##### Supplied data #####
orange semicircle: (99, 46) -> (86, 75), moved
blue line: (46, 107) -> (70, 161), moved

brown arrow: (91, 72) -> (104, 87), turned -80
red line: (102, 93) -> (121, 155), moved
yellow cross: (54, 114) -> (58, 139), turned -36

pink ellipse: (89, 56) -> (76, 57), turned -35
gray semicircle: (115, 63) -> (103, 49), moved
#####
##### Supplied data #####
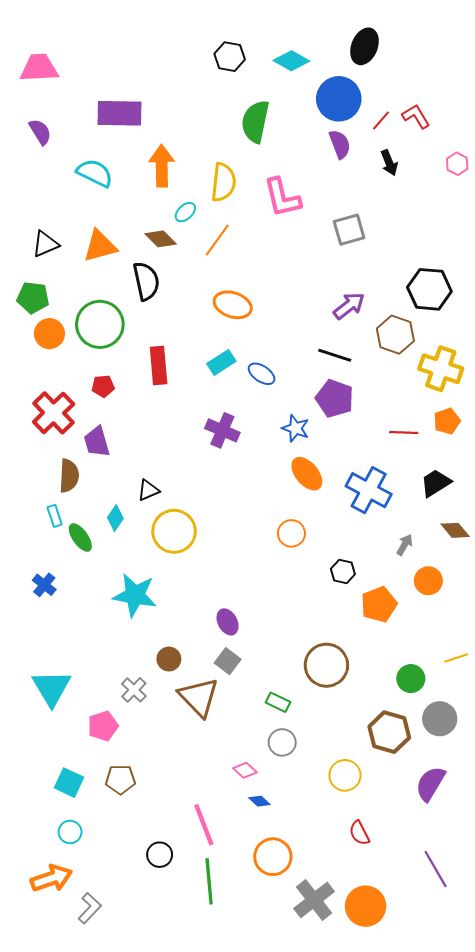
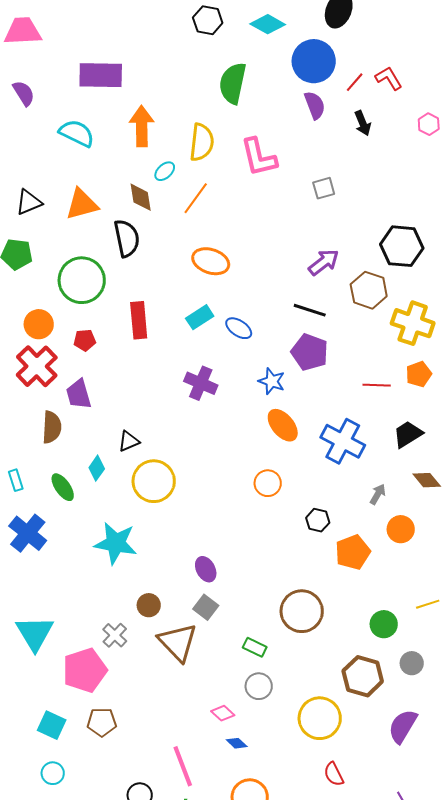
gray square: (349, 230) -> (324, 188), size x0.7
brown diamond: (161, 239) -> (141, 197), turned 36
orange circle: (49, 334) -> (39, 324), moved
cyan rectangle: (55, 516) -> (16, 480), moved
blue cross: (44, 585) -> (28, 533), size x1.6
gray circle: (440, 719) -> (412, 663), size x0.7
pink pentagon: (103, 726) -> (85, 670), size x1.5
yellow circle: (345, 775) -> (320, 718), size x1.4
#####
##### Supplied data #####
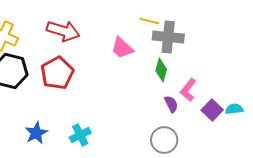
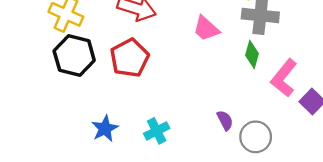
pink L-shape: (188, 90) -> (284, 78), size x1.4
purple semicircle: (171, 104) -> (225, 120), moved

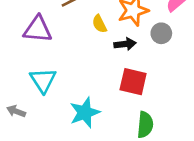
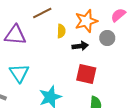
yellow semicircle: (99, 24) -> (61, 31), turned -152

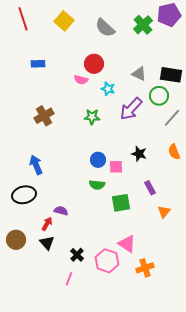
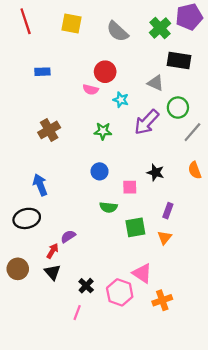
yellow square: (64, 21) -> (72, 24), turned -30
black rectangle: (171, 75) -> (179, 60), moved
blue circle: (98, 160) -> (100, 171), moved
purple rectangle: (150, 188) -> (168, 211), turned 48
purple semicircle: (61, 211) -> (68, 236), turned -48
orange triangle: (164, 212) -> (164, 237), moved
#####
§ **What is being asked**:
Could you retype exactly the lines above, starting at the line that contains "purple semicircle: (61, 211)" and ending at the line that contains "orange triangle: (164, 212)", and nothing more?

§ **Task answer**:
purple semicircle: (61, 211) -> (68, 236), turned -48
orange triangle: (164, 212) -> (164, 237), moved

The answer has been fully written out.